● **INSTRUCTIONS FOR THE TASK**
Only the lines below from the one that contains "camera: 115 degrees right, 15 degrees down" through the one that contains "(216, 195) = (212, 458): none" should appear in your answer, exact and without pictures.

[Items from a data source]
********************
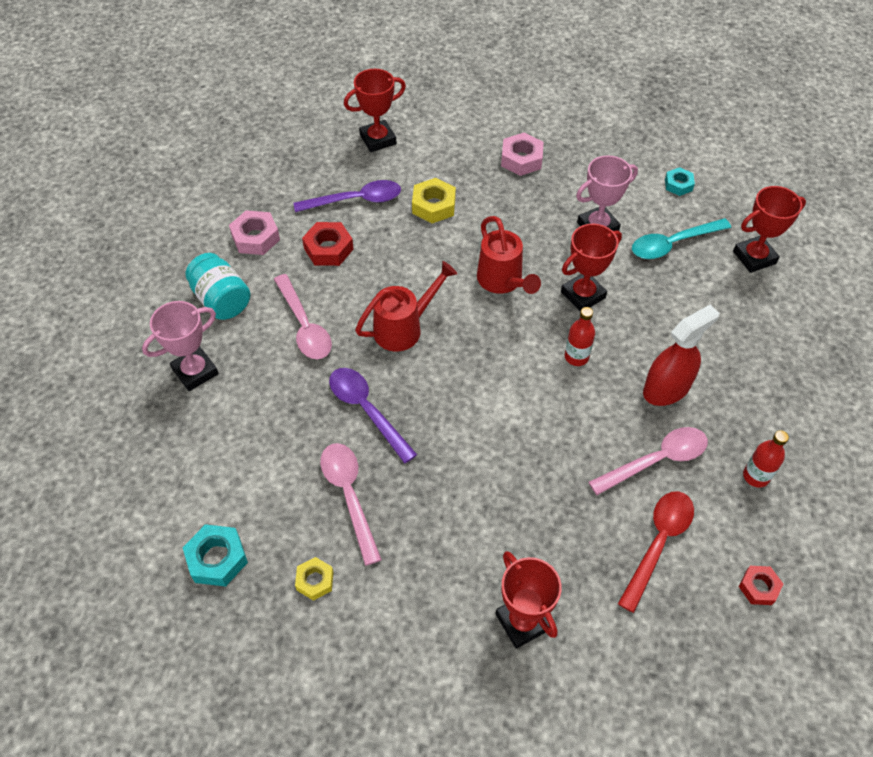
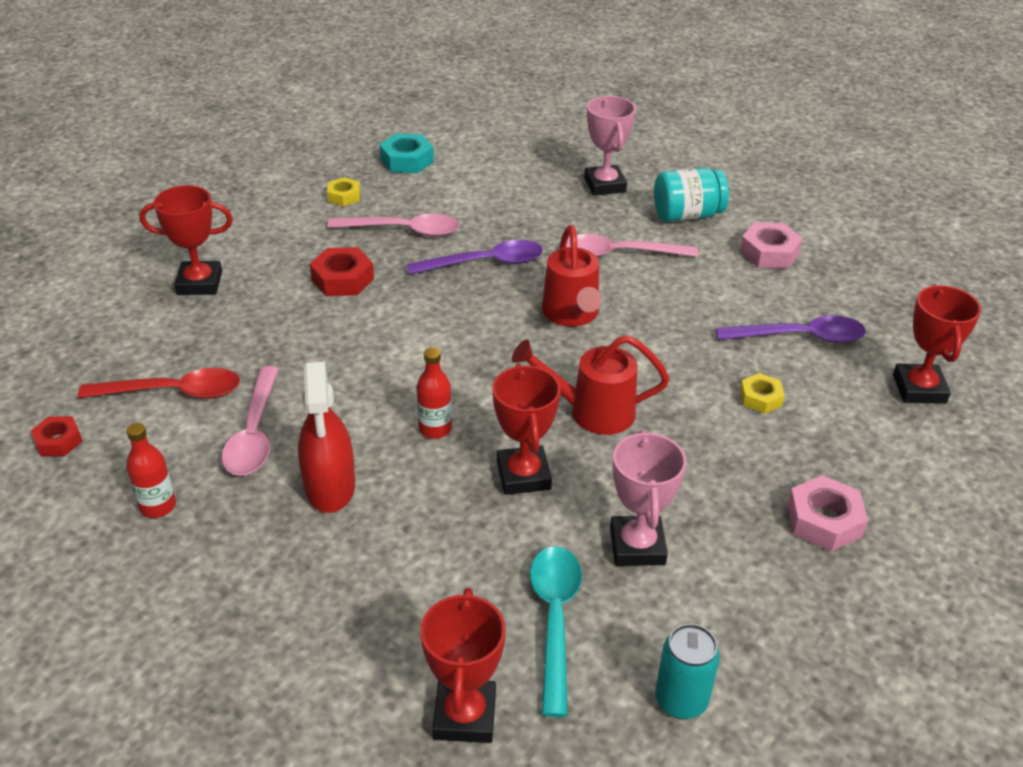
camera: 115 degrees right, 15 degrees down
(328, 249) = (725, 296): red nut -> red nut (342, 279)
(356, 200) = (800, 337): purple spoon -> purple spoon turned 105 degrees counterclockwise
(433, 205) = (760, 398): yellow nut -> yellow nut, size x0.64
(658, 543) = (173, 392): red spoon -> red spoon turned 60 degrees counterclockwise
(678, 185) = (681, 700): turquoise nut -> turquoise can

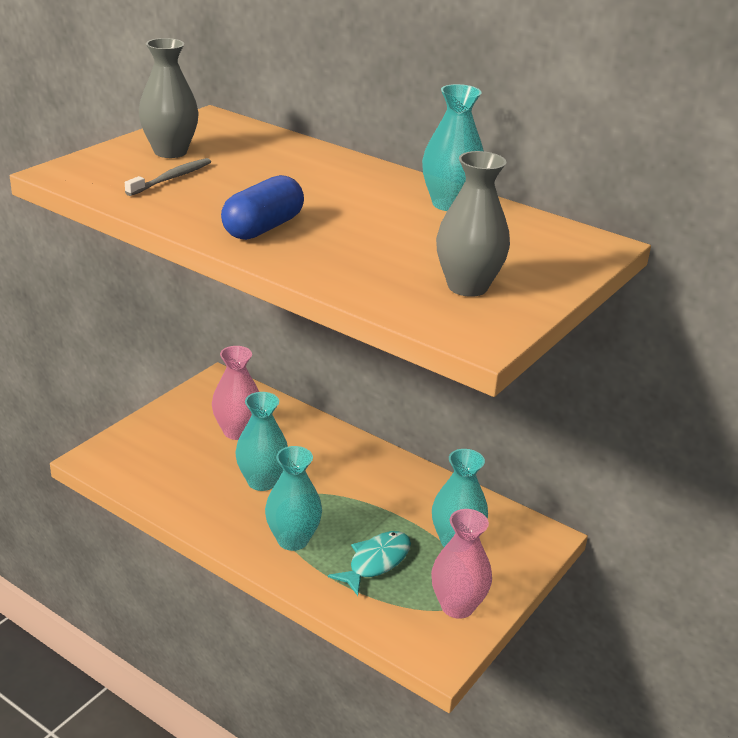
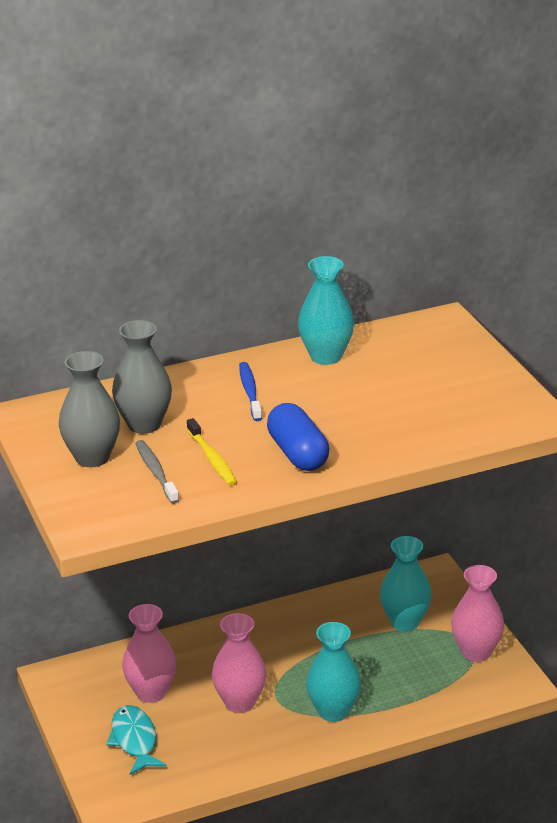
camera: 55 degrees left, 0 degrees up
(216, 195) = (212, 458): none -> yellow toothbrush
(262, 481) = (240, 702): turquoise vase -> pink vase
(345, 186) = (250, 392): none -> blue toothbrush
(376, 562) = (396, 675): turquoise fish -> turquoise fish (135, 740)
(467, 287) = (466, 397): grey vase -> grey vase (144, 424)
********************
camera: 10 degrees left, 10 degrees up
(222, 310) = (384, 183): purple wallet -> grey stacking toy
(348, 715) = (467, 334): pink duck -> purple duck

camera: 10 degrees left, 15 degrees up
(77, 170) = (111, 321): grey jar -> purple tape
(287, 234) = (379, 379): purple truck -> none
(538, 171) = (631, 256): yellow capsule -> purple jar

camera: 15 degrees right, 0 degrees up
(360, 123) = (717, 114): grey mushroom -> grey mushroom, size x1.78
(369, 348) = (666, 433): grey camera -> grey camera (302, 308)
********************
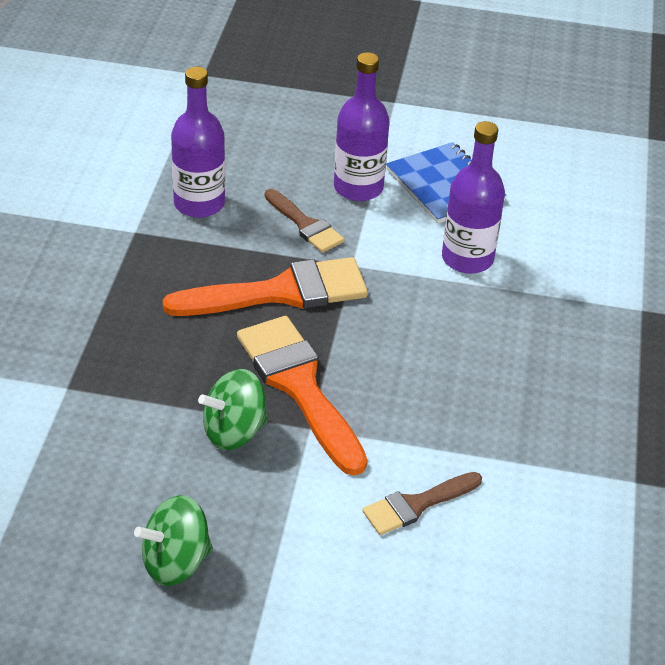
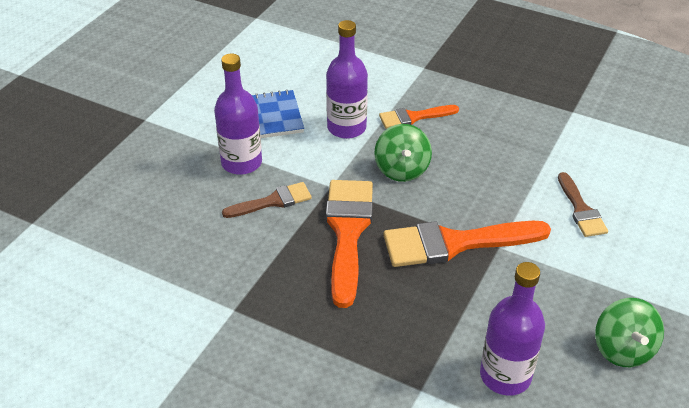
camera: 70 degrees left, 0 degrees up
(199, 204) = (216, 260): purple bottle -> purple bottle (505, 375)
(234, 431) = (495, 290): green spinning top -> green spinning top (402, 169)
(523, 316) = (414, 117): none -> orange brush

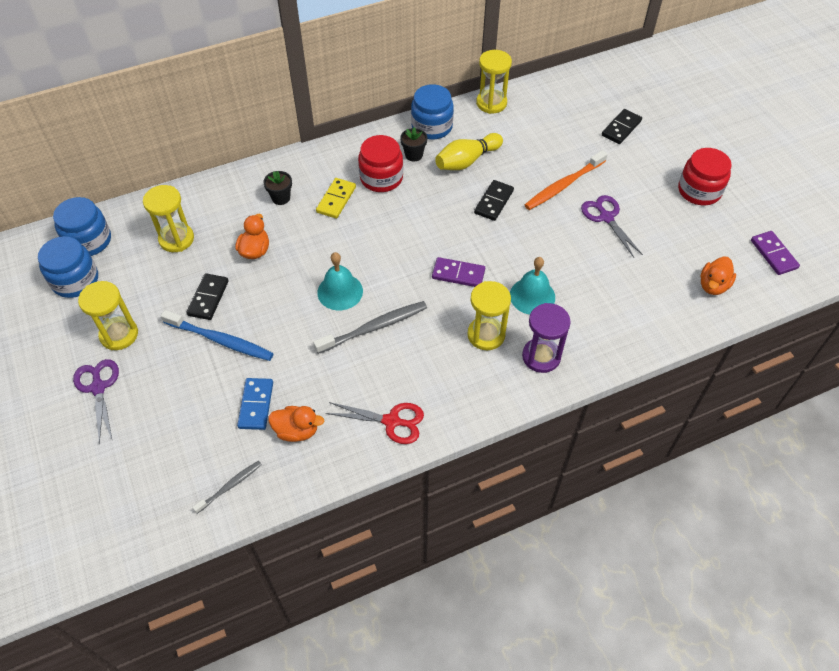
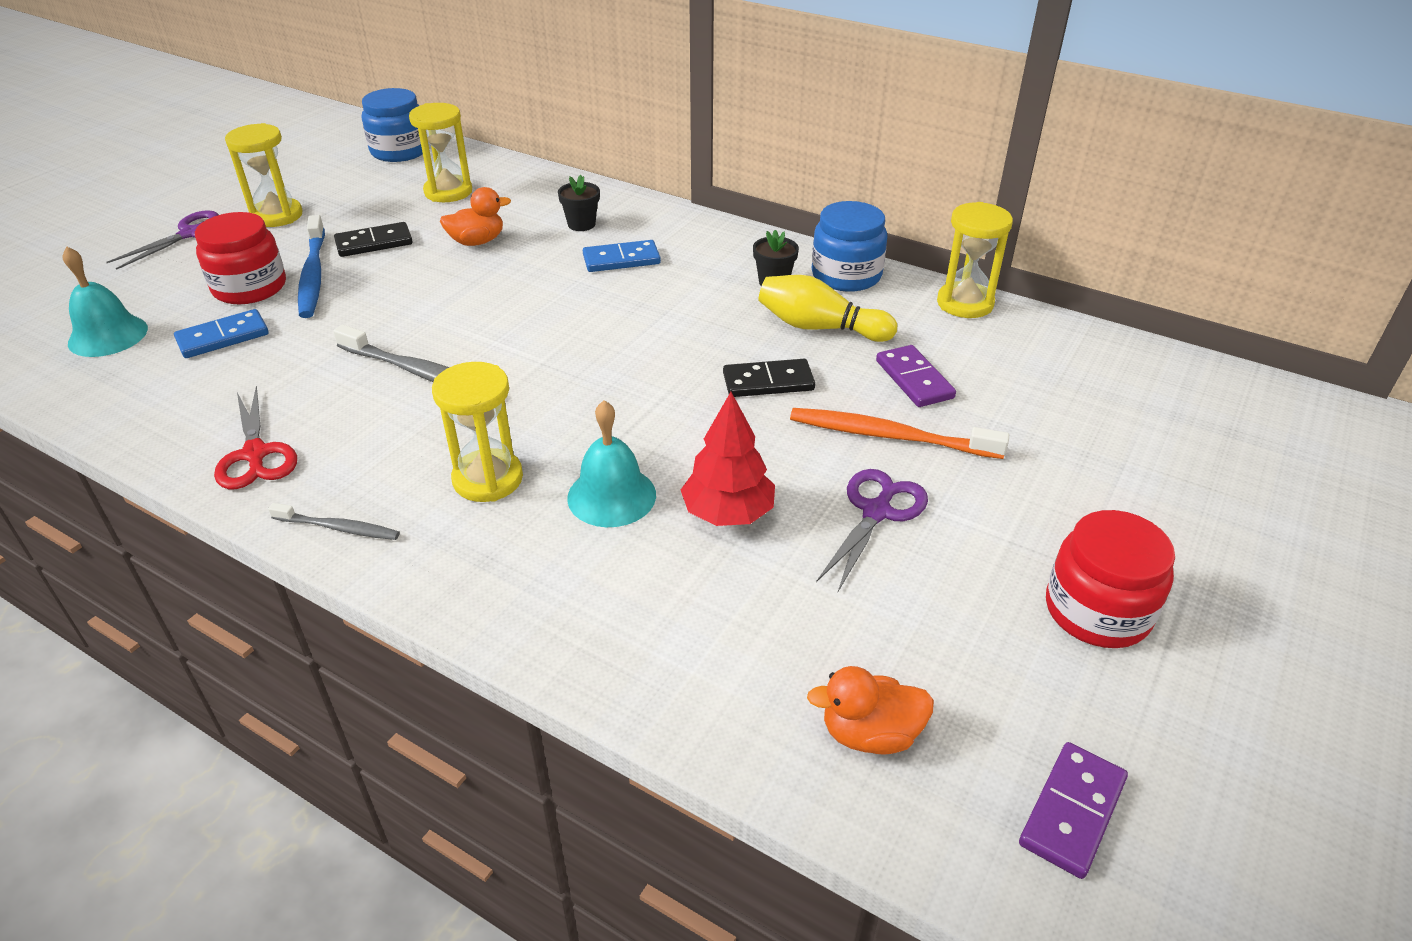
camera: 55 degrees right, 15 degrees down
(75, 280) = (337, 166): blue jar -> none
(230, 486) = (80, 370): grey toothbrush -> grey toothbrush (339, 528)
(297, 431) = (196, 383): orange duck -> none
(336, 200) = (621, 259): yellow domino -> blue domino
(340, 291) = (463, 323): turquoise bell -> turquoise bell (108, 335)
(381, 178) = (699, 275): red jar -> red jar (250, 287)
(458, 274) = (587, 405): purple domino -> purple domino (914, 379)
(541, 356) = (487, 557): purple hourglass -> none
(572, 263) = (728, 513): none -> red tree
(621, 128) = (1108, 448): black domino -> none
********************
● **EXERCISE SOLUTION**
camera: 115 degrees right, 15 degrees down
(328, 249) = (725, 296): red nut -> red nut (342, 279)
(356, 200) = (800, 337): purple spoon -> purple spoon turned 105 degrees counterclockwise
(433, 205) = (760, 398): yellow nut -> yellow nut, size x0.64
(658, 543) = (173, 392): red spoon -> red spoon turned 60 degrees counterclockwise
(678, 185) = (681, 700): turquoise nut -> turquoise can

camera: 55 degrees left, 0 degrees up
(216, 195) = (212, 458): none -> yellow toothbrush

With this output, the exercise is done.